GIVEN RECORDS:
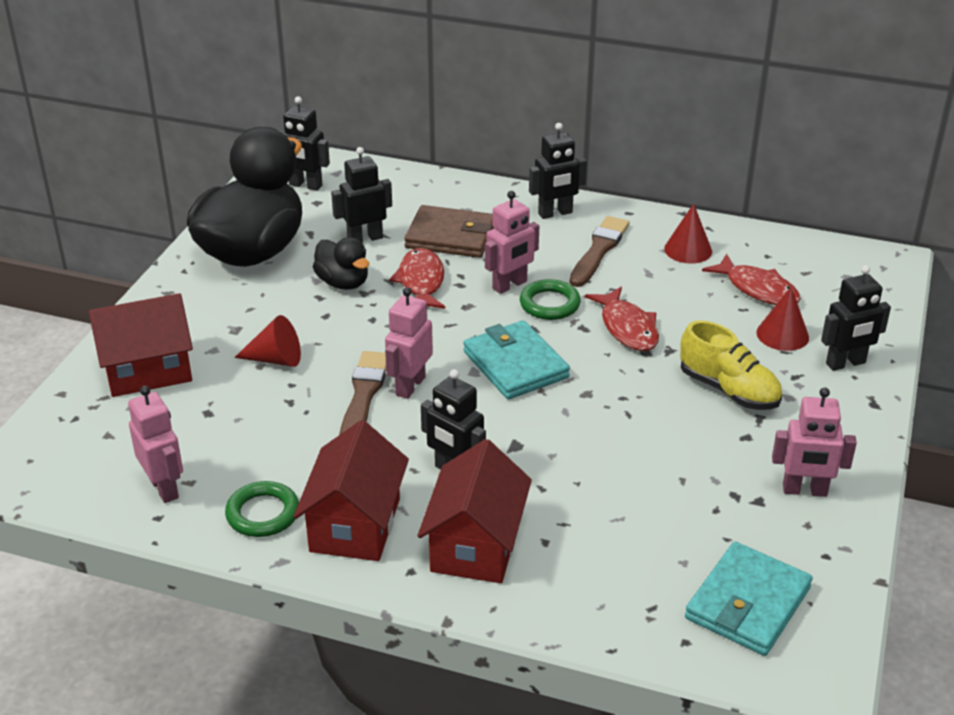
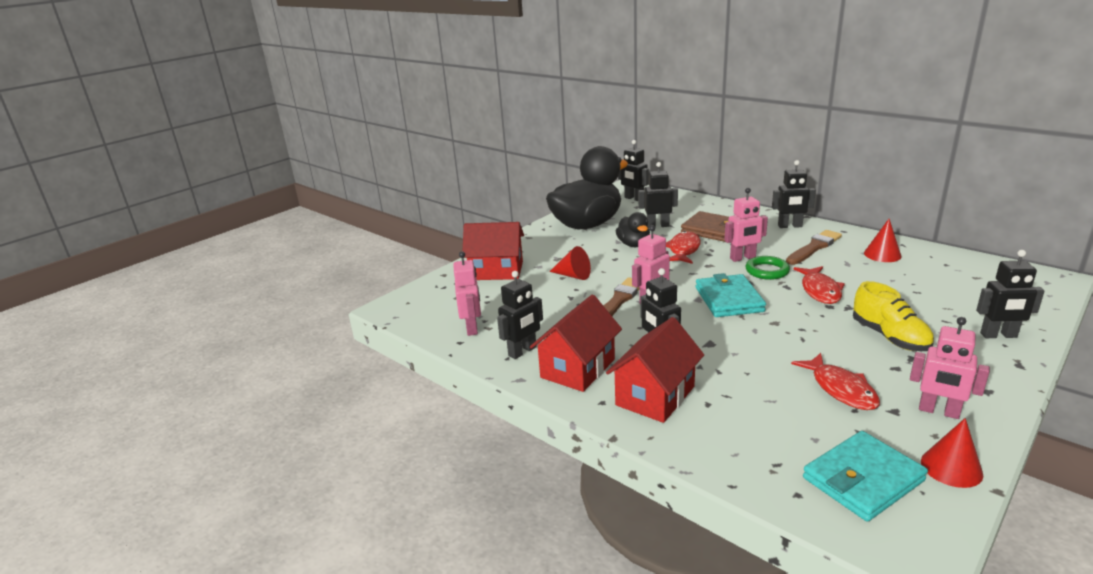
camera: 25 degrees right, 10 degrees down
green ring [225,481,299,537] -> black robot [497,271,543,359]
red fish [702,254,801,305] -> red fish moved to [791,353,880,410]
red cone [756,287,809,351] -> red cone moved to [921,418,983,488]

* * *

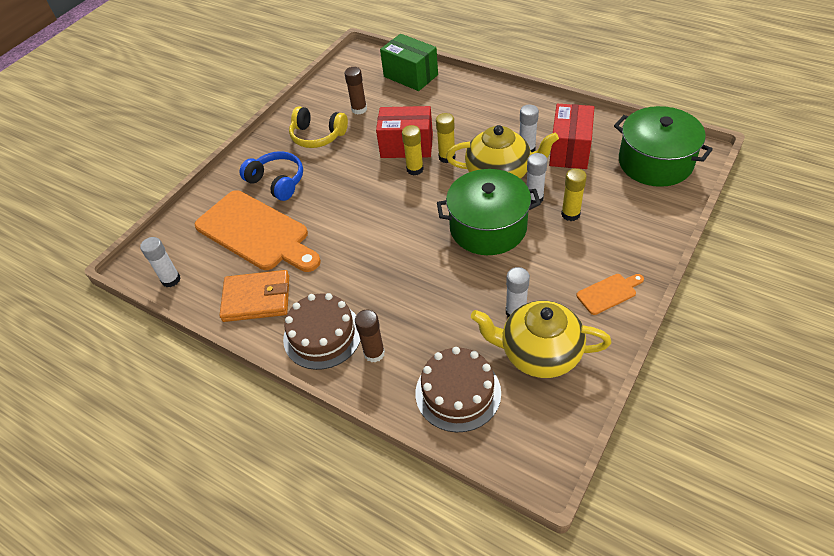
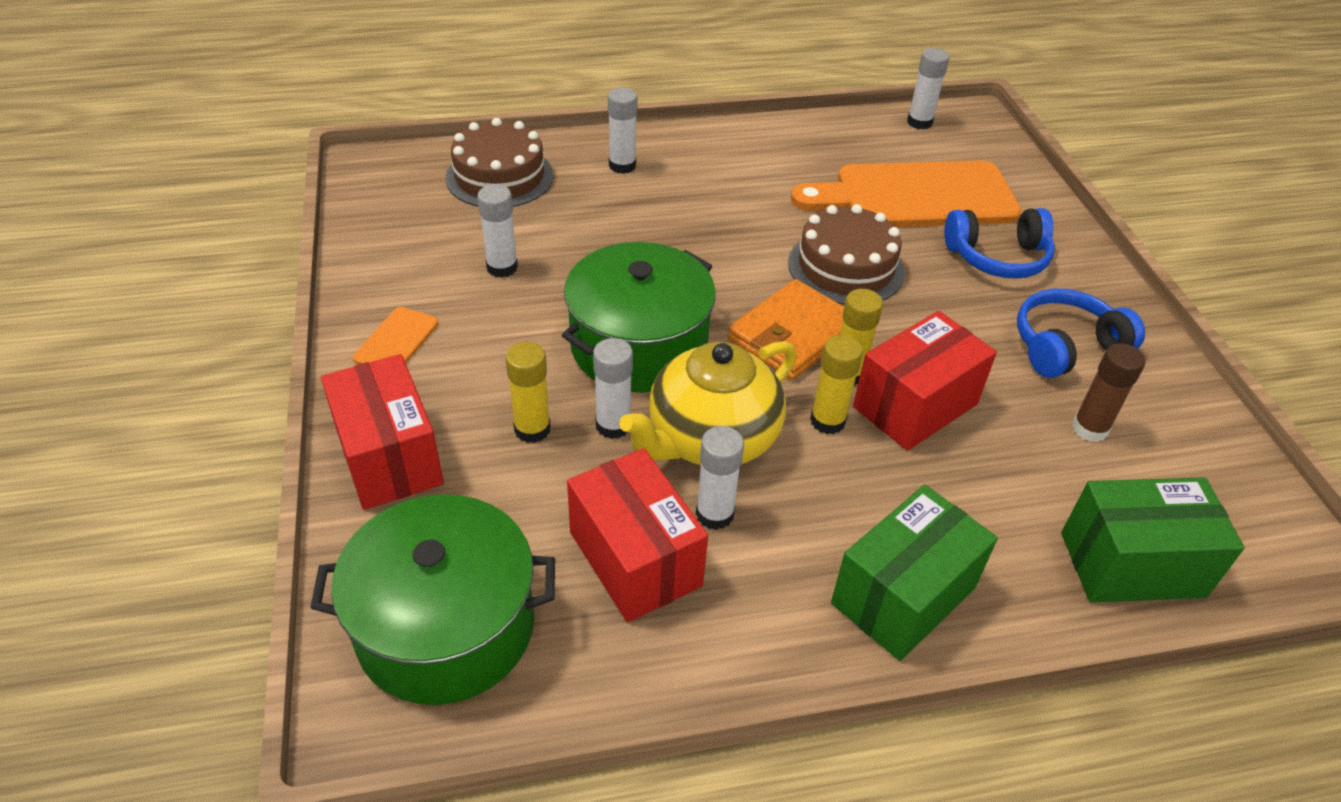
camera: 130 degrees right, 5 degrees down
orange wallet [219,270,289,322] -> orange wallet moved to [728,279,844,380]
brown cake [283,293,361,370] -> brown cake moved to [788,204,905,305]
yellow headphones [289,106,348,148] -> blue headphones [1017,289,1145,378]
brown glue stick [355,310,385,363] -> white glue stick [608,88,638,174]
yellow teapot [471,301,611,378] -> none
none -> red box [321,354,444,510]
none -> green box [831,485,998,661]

PROBLEM STATEMENT: Write out only the lines that run from the line containing "brown cake [283,293,361,370]" through the line containing "none -> green box [831,485,998,661]", both included, exactly as they appear above.

EXERCISE SOLUTION:
brown cake [283,293,361,370] -> brown cake moved to [788,204,905,305]
yellow headphones [289,106,348,148] -> blue headphones [1017,289,1145,378]
brown glue stick [355,310,385,363] -> white glue stick [608,88,638,174]
yellow teapot [471,301,611,378] -> none
none -> red box [321,354,444,510]
none -> green box [831,485,998,661]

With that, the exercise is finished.